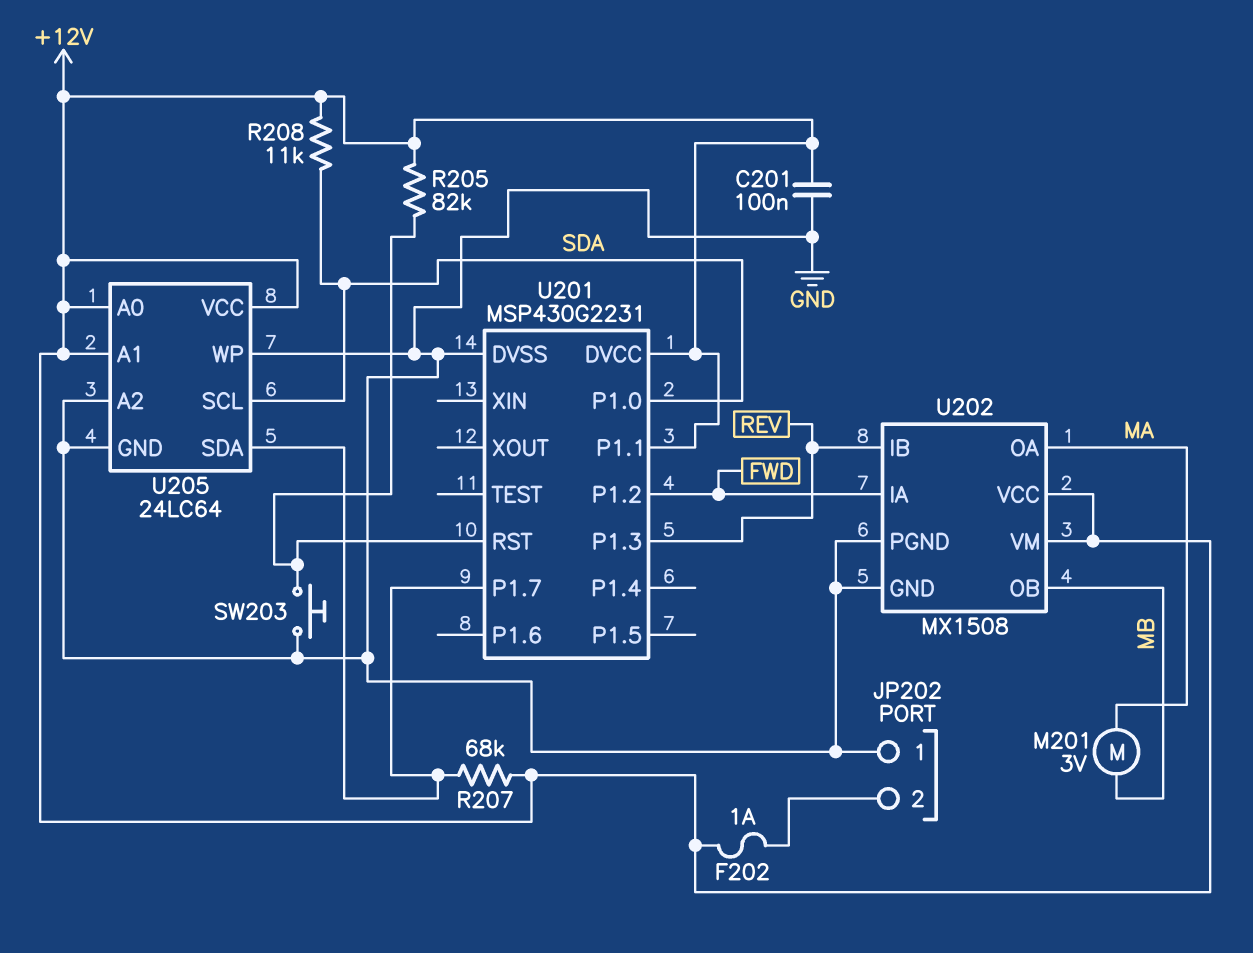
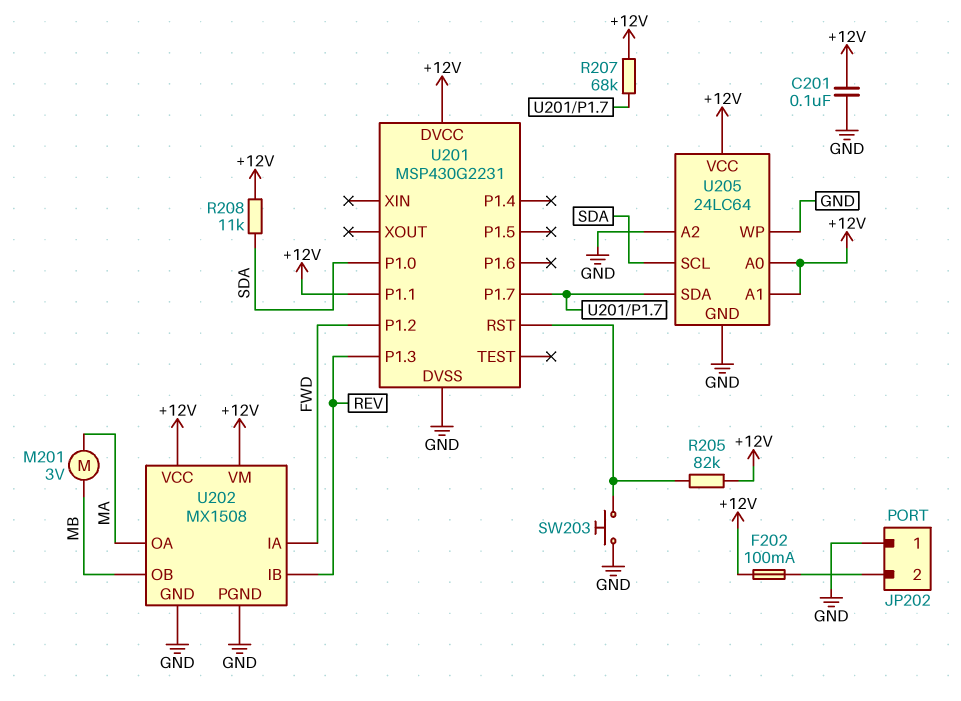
F202: 1A (+12V, JP202/2) -> 100mA (+12V, JP202/2)

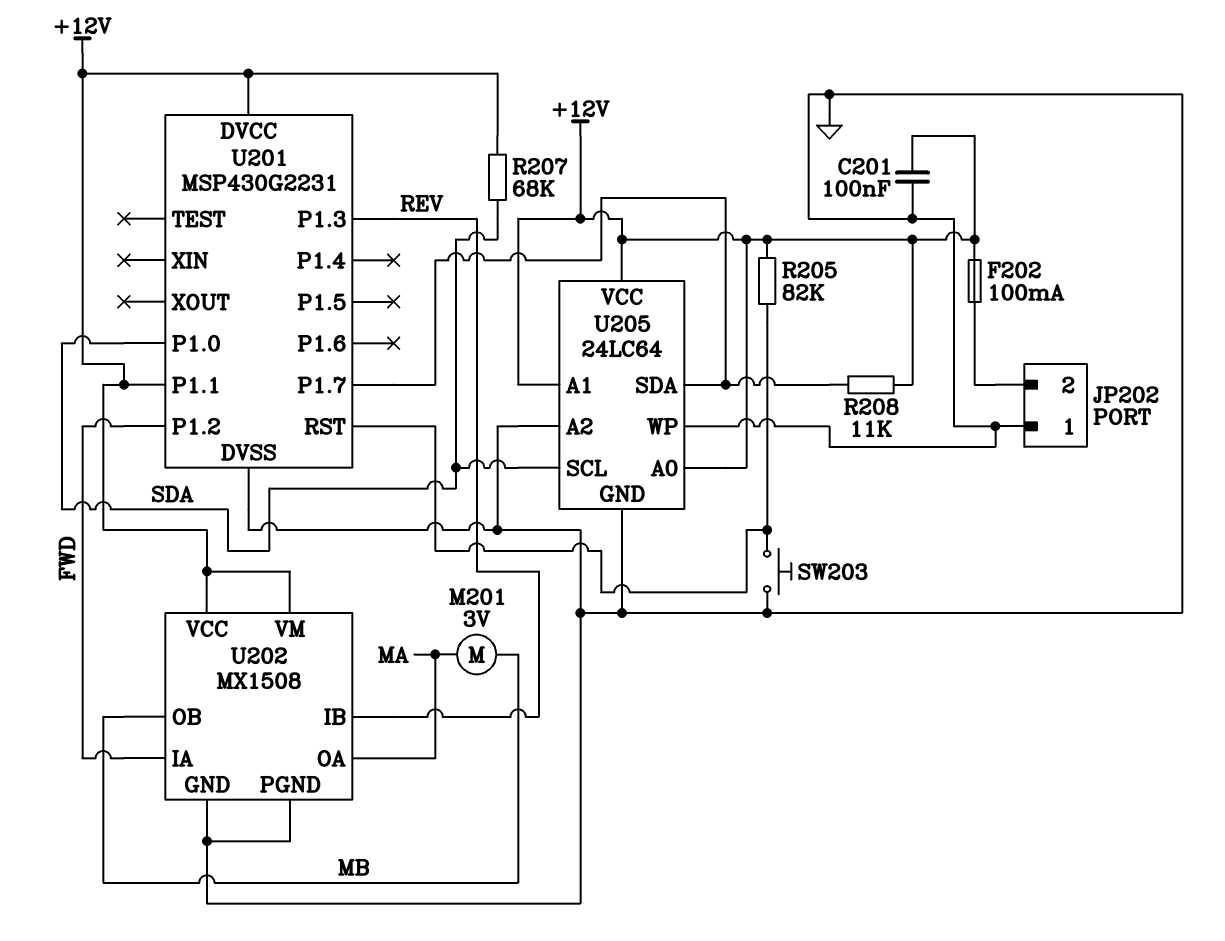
R207: 68k (+12V, U201/P1.7) -> 68k (+12V, SDA)
R208: 11k (+12V, SDA) -> 11k (+12V, U201/P1.7)

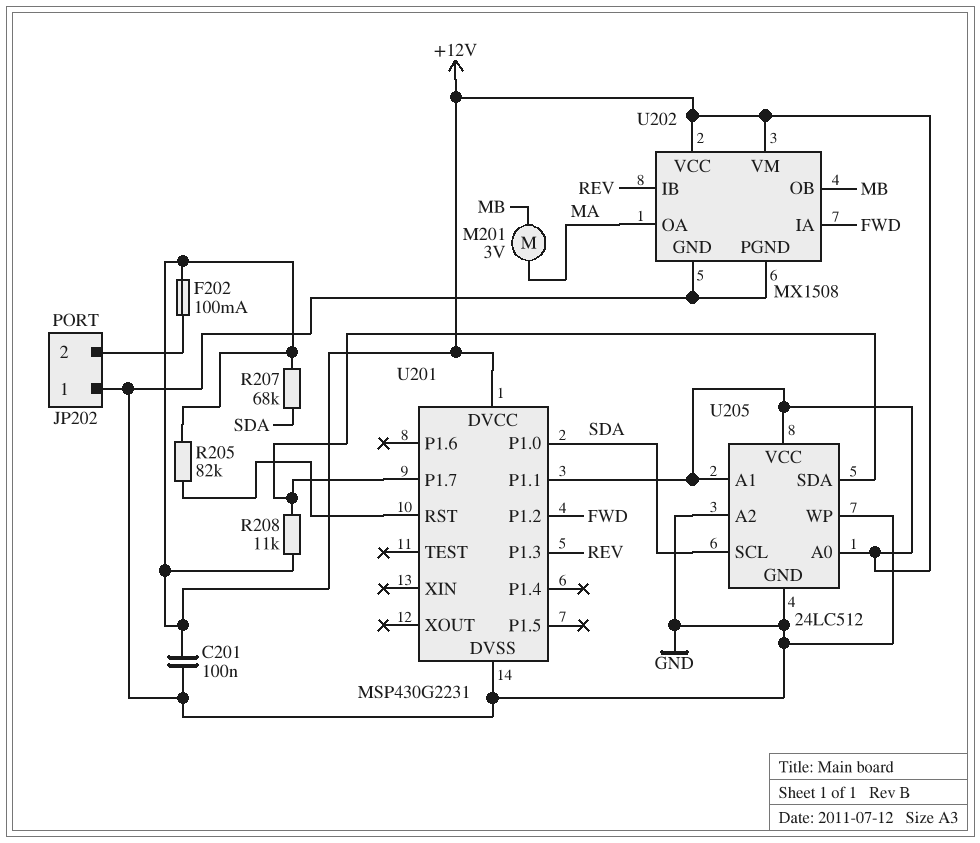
SW203: button (GND, U201/RST) -> none
U205: 24LC64 -> 24LC512

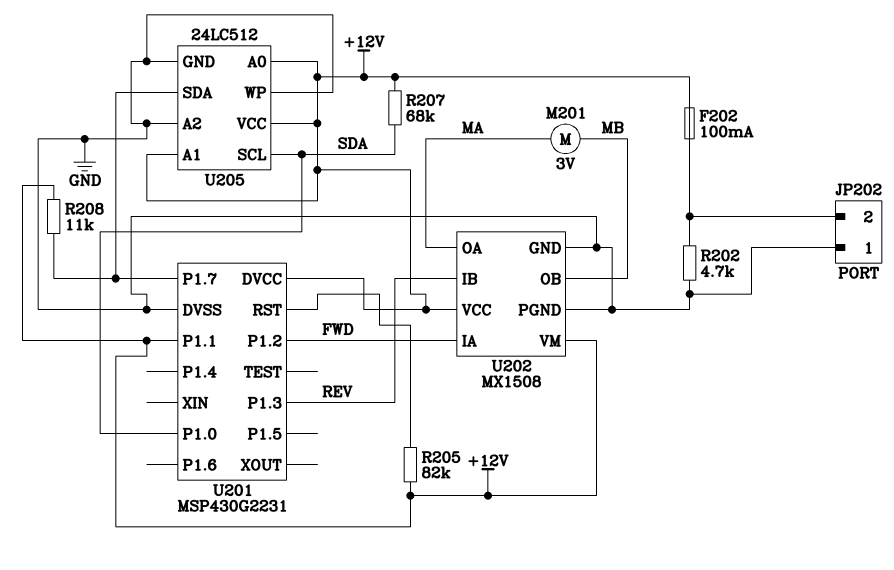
C201: 100nF (+12V, GND) -> none
R202: none -> 4.7k (GND, JP202/2)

########

- WHAT YOU SHOULD DO
Line count for the word "none": work out how many lines of the data above include it, and reply with that number alone.

- SOLUTION FOR THIS TASK
3